▶ TASK TO CARRY OUT
Copy every row below word for word, leaving out the pictures.

*** STORED RECORDS

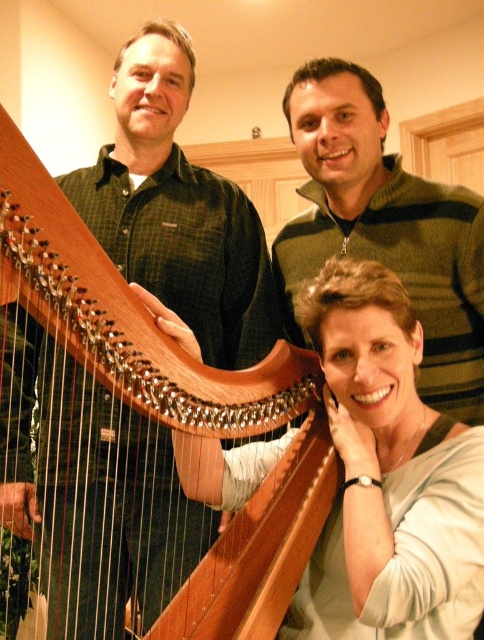
Which of these two, matte white shirt at center or green striped sweater at upper right, stands taller?

Standing taller between the two is green striped sweater at upper right.

Is matte white shirt at center smaller than green striped sweater at upper right?

Indeed, matte white shirt at center has a smaller size compared to green striped sweater at upper right.

Who is more distant from viewer, (347,284) or (437,384)?

The point (437,384) is more distant.

Locate an element on the screen. matte white shirt at center is located at coordinates (383, 468).

Who is more distant from viewer, (438, 262) or (270, 568)?

Point (438, 262)

Who is higher up, green striped sweater at upper right or wooden harp at center?

green striped sweater at upper right is above.

Find the location of `green striped sweater at upper right`. green striped sweater at upper right is located at coordinates [386, 227].

Is matte white shirt at center wider than wooden harp at center?

No.

Which is more to the right, matte white shirt at center or wooden harp at center?

From the viewer's perspective, matte white shirt at center appears more on the right side.

Image resolution: width=484 pixels, height=640 pixels. What do you see at coordinates (383, 468) in the screenshot?
I see `matte white shirt at center` at bounding box center [383, 468].

Where is `matte white shirt at center`? matte white shirt at center is located at coordinates (383, 468).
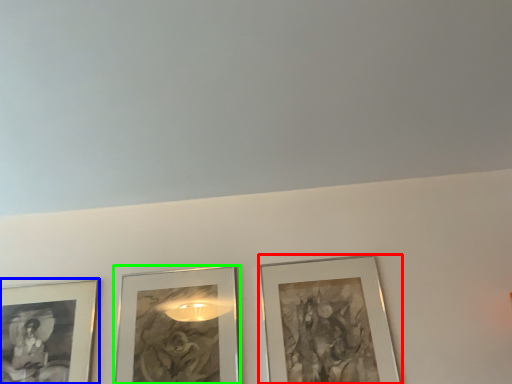
Question: Based on their relative distances, which object is nearer to picture frame (highlighted by a red box)? Choose from picture frame (highlighted by a blue box) and picture frame (highlighted by a green box).

Choices:
 (A) picture frame
 (B) picture frame

Answer: (B)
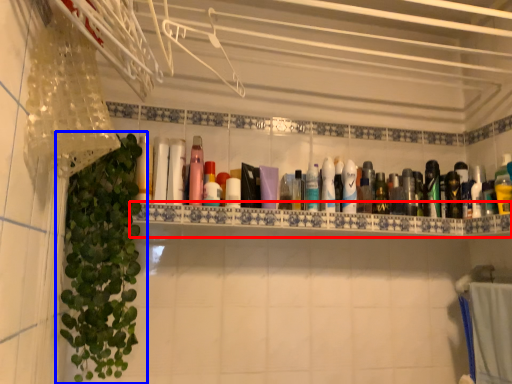
Question: Among these objects, which one is farthest to the camera, shelve (highlighted by a red box) or houseplant (highlighted by a blue box)?

Choices:
 (A) shelve
 (B) houseplant

Answer: (A)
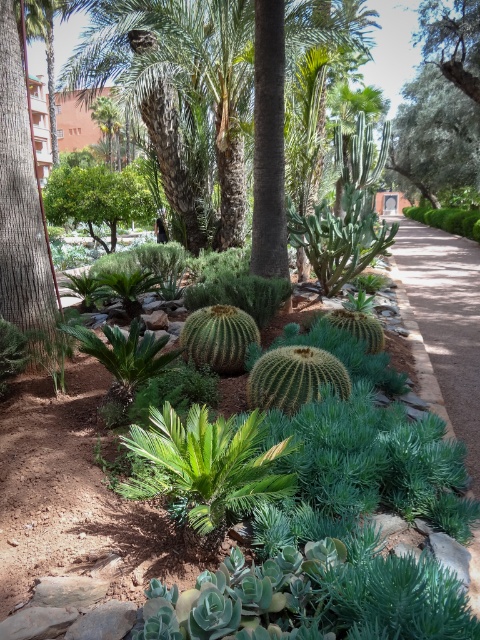
You are standing in the garden and want to take a photo of both point (41,248) and point (446,243) in the scene. Which point is closer to your camera lens?

Point (41,248) is closer to the camera lens than point (446,243).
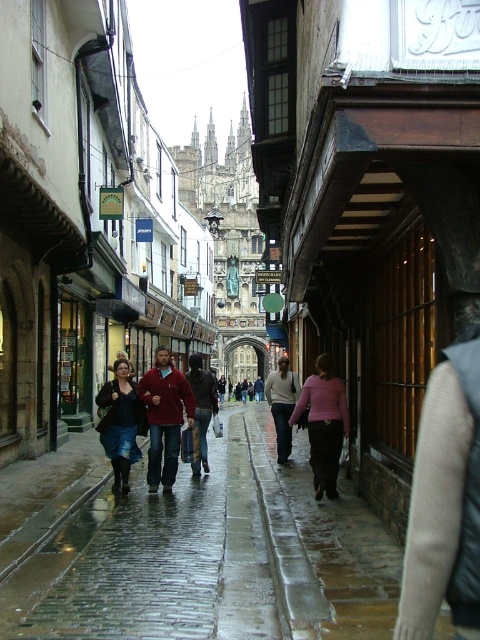
Question: Which point is closer to the camera?

Choices:
 (A) (167, 483)
 (B) (315, 477)
 (C) (127, 422)

Answer: (B)

Question: Which point is farther to the camera?

Choices:
 (A) (109, 412)
 (B) (331, 397)
 (C) (194, 369)

Answer: (C)

Question: Which is farther from the dark brown leather jacket at center?

Choices:
 (A) light beige sweater at center
 (B) blue denim skirt at center
 (C) maroon fleece jacket at center
 (D) pink matte sweater at center

Answer: (D)

Question: Does maroon fleece jacket at center appear over pink matte sweater at center?

Choices:
 (A) no
 (B) yes

Answer: (B)

Question: Can you confirm if pink matte sweater at center is bigger than dark brown leather jacket at center?

Choices:
 (A) no
 (B) yes

Answer: (A)

Question: In this image, where is blue denim skirt at center located relative to light beige sweater at center?

Choices:
 (A) right
 (B) left

Answer: (B)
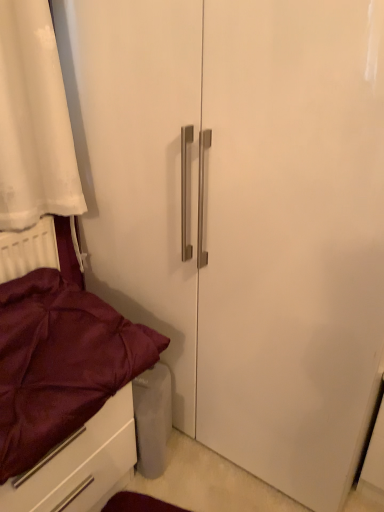
Locate an element on the screen. satin burgundy drawer at lower left is located at coordinates click(80, 464).

The image size is (384, 512). Describe the element at coordinates (80, 464) in the screenshot. I see `satin burgundy drawer at lower left` at that location.

Image resolution: width=384 pixels, height=512 pixels. In order to click on maroon satin bed at lower left in this screenshot , I will do `click(79, 464)`.

Describe the element at coordinates (79, 464) in the screenshot. The width and height of the screenshot is (384, 512). I see `maroon satin bed at lower left` at that location.

Identify the location of satin burgundy drawer at lower left. (80, 464).

Which is more to the right, maroon satin bed at lower left or satin burgundy drawer at lower left?

maroon satin bed at lower left.

Is the position of maroon satin bed at lower left more distant than that of satin burgundy drawer at lower left?

No, the depth of maroon satin bed at lower left is less than that of satin burgundy drawer at lower left.

Is point (132, 405) in front of point (82, 456)?

No, (132, 405) is behind (82, 456).

From the image's perspective, which object appears higher, maroon satin bed at lower left or satin burgundy drawer at lower left?

From the image's view, maroon satin bed at lower left is above.

From a real-world perspective, is maroon satin bed at lower left physically located above or below satin burgundy drawer at lower left?

Clearly, from a real-world perspective, maroon satin bed at lower left is above satin burgundy drawer at lower left.

Considering the relative sizes of maroon satin bed at lower left and satin burgundy drawer at lower left in the image provided, is maroon satin bed at lower left wider than satin burgundy drawer at lower left?

Correct, the width of maroon satin bed at lower left exceeds that of satin burgundy drawer at lower left.

Who is taller, maroon satin bed at lower left or satin burgundy drawer at lower left?

With more height is satin burgundy drawer at lower left.

Looking at the image, does maroon satin bed at lower left seem bigger or smaller compared to satin burgundy drawer at lower left?

In the image, maroon satin bed at lower left appears to be smaller than satin burgundy drawer at lower left.

Would you say maroon satin bed at lower left is outside satin burgundy drawer at lower left?

Yes, maroon satin bed at lower left is not within satin burgundy drawer at lower left.

Is maroon satin bed at lower left placed right next to satin burgundy drawer at lower left?

Yes, maroon satin bed at lower left and satin burgundy drawer at lower left clearly make contact.

Is maroon satin bed at lower left turned away from satin burgundy drawer at lower left?

That's not correct — maroon satin bed at lower left is not looking away from satin burgundy drawer at lower left.

Can you tell me how much maroon satin bed at lower left and satin burgundy drawer at lower left differ in facing direction?

There is a 0.835-degree angle between the facing directions of maroon satin bed at lower left and satin burgundy drawer at lower left.

Locate an element on the screen. The width and height of the screenshot is (384, 512). drawer directly beneath the maroon satin bed at lower left (from a real-world perspective) is located at coordinates (80, 464).

Is satin burgundy drawer at lower left at the left side of maroon satin bed at lower left?

Indeed, satin burgundy drawer at lower left is positioned on the left side of maroon satin bed at lower left.

Which object is further away from the camera, satin burgundy drawer at lower left or maroon satin bed at lower left?

satin burgundy drawer at lower left is behind.

Which point is more forward, (x=25, y=482) or (x=50, y=231)?

The point (x=25, y=482) is closer to the camera.

From the image's perspective, is satin burgundy drawer at lower left beneath maroon satin bed at lower left?

Yes.

From a real-world perspective, is satin burgundy drawer at lower left under maroon satin bed at lower left?

Indeed, from a real-world perspective, satin burgundy drawer at lower left is positioned beneath maroon satin bed at lower left.

In terms of width, does satin burgundy drawer at lower left look wider or thinner when compared to maroon satin bed at lower left?

satin burgundy drawer at lower left is thinner than maroon satin bed at lower left.

Does satin burgundy drawer at lower left have a greater height compared to maroon satin bed at lower left?

Yes, satin burgundy drawer at lower left is taller than maroon satin bed at lower left.

Does satin burgundy drawer at lower left have a larger size compared to maroon satin bed at lower left?

Correct, satin burgundy drawer at lower left is larger in size than maroon satin bed at lower left.

Would you say satin burgundy drawer at lower left contains maroon satin bed at lower left?

No, maroon satin bed at lower left is not surrounded by satin burgundy drawer at lower left.

Would you consider satin burgundy drawer at lower left to be distant from maroon satin bed at lower left?

No, there isn't a large distance between satin burgundy drawer at lower left and maroon satin bed at lower left.

Is satin burgundy drawer at lower left facing towards maroon satin bed at lower left?

No, satin burgundy drawer at lower left does not turn towards maroon satin bed at lower left.

Where is `drawer behind the maroon satin bed at lower left`? This screenshot has height=512, width=384. drawer behind the maroon satin bed at lower left is located at coordinates (80, 464).

The width and height of the screenshot is (384, 512). Identify the location of drawer below the maroon satin bed at lower left (from the image's perspective). (80, 464).

At what (x,y) coordinates should I click in order to perform the action: click on bed that appears on the right of satin burgundy drawer at lower left. Please return your answer as a coordinate pair (x, y). Looking at the image, I should click on (79, 464).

******

▶ TASK SOLUTION
Which of these two, matte white shirt at center or green striped sweater at upper right, stands taller?

Standing taller between the two is green striped sweater at upper right.

Is matte white shirt at center smaller than green striped sweater at upper right?

Indeed, matte white shirt at center has a smaller size compared to green striped sweater at upper right.

Who is more distant from viewer, (347,284) or (437,384)?

The point (437,384) is more distant.

Locate an element on the screen. matte white shirt at center is located at coordinates (383, 468).

Who is more distant from viewer, (438, 262) or (270, 568)?

Point (438, 262)

Who is higher up, green striped sweater at upper right or wooden harp at center?

green striped sweater at upper right is above.

Find the location of `green striped sweater at upper right`. green striped sweater at upper right is located at coordinates [386, 227].

Is matte white shirt at center wider than wooden harp at center?

No.

Which is more to the right, matte white shirt at center or wooden harp at center?

From the viewer's perspective, matte white shirt at center appears more on the right side.

Image resolution: width=484 pixels, height=640 pixels. What do you see at coordinates (383, 468) in the screenshot?
I see `matte white shirt at center` at bounding box center [383, 468].

Where is `matte white shirt at center`? matte white shirt at center is located at coordinates (383, 468).
Question: Based on their relative distances, which object is nearer to picture frame (highlighted by a red box)? Choose from picture frame (highlighted by a blue box) and picture frame (highlighted by a green box).

Choices:
 (A) picture frame
 (B) picture frame

Answer: (B)
Question: Among these objects, which one is farthest to the camera, shelve (highlighted by a red box) or houseplant (highlighted by a blue box)?

Choices:
 (A) shelve
 (B) houseplant

Answer: (A)
You are standing in the garden and want to take a photo of both point (41,248) and point (446,243) in the scene. Which point is closer to your camera lens?

Point (41,248) is closer to the camera lens than point (446,243).
Question: Which point is closer to the camera?

Choices:
 (A) (167, 483)
 (B) (315, 477)
 (C) (127, 422)

Answer: (B)

Question: Which point is farther to the camera?

Choices:
 (A) (109, 412)
 (B) (331, 397)
 (C) (194, 369)

Answer: (C)

Question: Which is farther from the dark brown leather jacket at center?

Choices:
 (A) light beige sweater at center
 (B) blue denim skirt at center
 (C) maroon fleece jacket at center
 (D) pink matte sweater at center

Answer: (D)

Question: Does maroon fleece jacket at center appear over pink matte sweater at center?

Choices:
 (A) no
 (B) yes

Answer: (B)

Question: Can you confirm if pink matte sweater at center is bigger than dark brown leather jacket at center?

Choices:
 (A) no
 (B) yes

Answer: (A)

Question: In this image, where is blue denim skirt at center located relative to light beige sweater at center?

Choices:
 (A) right
 (B) left

Answer: (B)
Locate an element on the screen. satin burgundy drawer at lower left is located at coordinates click(80, 464).

The image size is (384, 512). Describe the element at coordinates (80, 464) in the screenshot. I see `satin burgundy drawer at lower left` at that location.

Image resolution: width=384 pixels, height=512 pixels. In order to click on maroon satin bed at lower left in this screenshot , I will do `click(79, 464)`.

Describe the element at coordinates (79, 464) in the screenshot. The width and height of the screenshot is (384, 512). I see `maroon satin bed at lower left` at that location.

Identify the location of satin burgundy drawer at lower left. (80, 464).

Which is more to the right, maroon satin bed at lower left or satin burgundy drawer at lower left?

maroon satin bed at lower left.

Is the position of maroon satin bed at lower left more distant than that of satin burgundy drawer at lower left?

No, the depth of maroon satin bed at lower left is less than that of satin burgundy drawer at lower left.

Is point (132, 405) in front of point (82, 456)?

No, (132, 405) is behind (82, 456).

From the image's perspective, which object appears higher, maroon satin bed at lower left or satin burgundy drawer at lower left?

From the image's view, maroon satin bed at lower left is above.

From a real-world perspective, is maroon satin bed at lower left physically located above or below satin burgundy drawer at lower left?

Clearly, from a real-world perspective, maroon satin bed at lower left is above satin burgundy drawer at lower left.

Considering the relative sizes of maroon satin bed at lower left and satin burgundy drawer at lower left in the image provided, is maroon satin bed at lower left wider than satin burgundy drawer at lower left?

Correct, the width of maroon satin bed at lower left exceeds that of satin burgundy drawer at lower left.

Who is taller, maroon satin bed at lower left or satin burgundy drawer at lower left?

With more height is satin burgundy drawer at lower left.

Looking at the image, does maroon satin bed at lower left seem bigger or smaller compared to satin burgundy drawer at lower left?

In the image, maroon satin bed at lower left appears to be smaller than satin burgundy drawer at lower left.

Would you say maroon satin bed at lower left is outside satin burgundy drawer at lower left?

Yes, maroon satin bed at lower left is not within satin burgundy drawer at lower left.

Is maroon satin bed at lower left placed right next to satin burgundy drawer at lower left?

Yes, maroon satin bed at lower left and satin burgundy drawer at lower left clearly make contact.

Is maroon satin bed at lower left turned away from satin burgundy drawer at lower left?

That's not correct — maroon satin bed at lower left is not looking away from satin burgundy drawer at lower left.

Can you tell me how much maroon satin bed at lower left and satin burgundy drawer at lower left differ in facing direction?

There is a 0.835-degree angle between the facing directions of maroon satin bed at lower left and satin burgundy drawer at lower left.

Locate an element on the screen. The width and height of the screenshot is (384, 512). drawer directly beneath the maroon satin bed at lower left (from a real-world perspective) is located at coordinates (80, 464).

Is satin burgundy drawer at lower left at the left side of maroon satin bed at lower left?

Indeed, satin burgundy drawer at lower left is positioned on the left side of maroon satin bed at lower left.

Which object is further away from the camera, satin burgundy drawer at lower left or maroon satin bed at lower left?

satin burgundy drawer at lower left is behind.

Which point is more forward, (x=25, y=482) or (x=50, y=231)?

The point (x=25, y=482) is closer to the camera.

From the image's perspective, is satin burgundy drawer at lower left beneath maroon satin bed at lower left?

Yes.

From a real-world perspective, is satin burgundy drawer at lower left under maroon satin bed at lower left?

Indeed, from a real-world perspective, satin burgundy drawer at lower left is positioned beneath maroon satin bed at lower left.

In terms of width, does satin burgundy drawer at lower left look wider or thinner when compared to maroon satin bed at lower left?

satin burgundy drawer at lower left is thinner than maroon satin bed at lower left.

Does satin burgundy drawer at lower left have a greater height compared to maroon satin bed at lower left?

Yes, satin burgundy drawer at lower left is taller than maroon satin bed at lower left.

Does satin burgundy drawer at lower left have a larger size compared to maroon satin bed at lower left?

Correct, satin burgundy drawer at lower left is larger in size than maroon satin bed at lower left.

Would you say satin burgundy drawer at lower left contains maroon satin bed at lower left?

No, maroon satin bed at lower left is not surrounded by satin burgundy drawer at lower left.

Would you consider satin burgundy drawer at lower left to be distant from maroon satin bed at lower left?

No, there isn't a large distance between satin burgundy drawer at lower left and maroon satin bed at lower left.

Is satin burgundy drawer at lower left facing towards maroon satin bed at lower left?

No, satin burgundy drawer at lower left does not turn towards maroon satin bed at lower left.

Where is `drawer behind the maroon satin bed at lower left`? This screenshot has height=512, width=384. drawer behind the maroon satin bed at lower left is located at coordinates (80, 464).

The width and height of the screenshot is (384, 512). Identify the location of drawer below the maroon satin bed at lower left (from the image's perspective). (80, 464).

At what (x,y) coordinates should I click in order to perform the action: click on bed that appears on the right of satin burgundy drawer at lower left. Please return your answer as a coordinate pair (x, y). Looking at the image, I should click on (79, 464).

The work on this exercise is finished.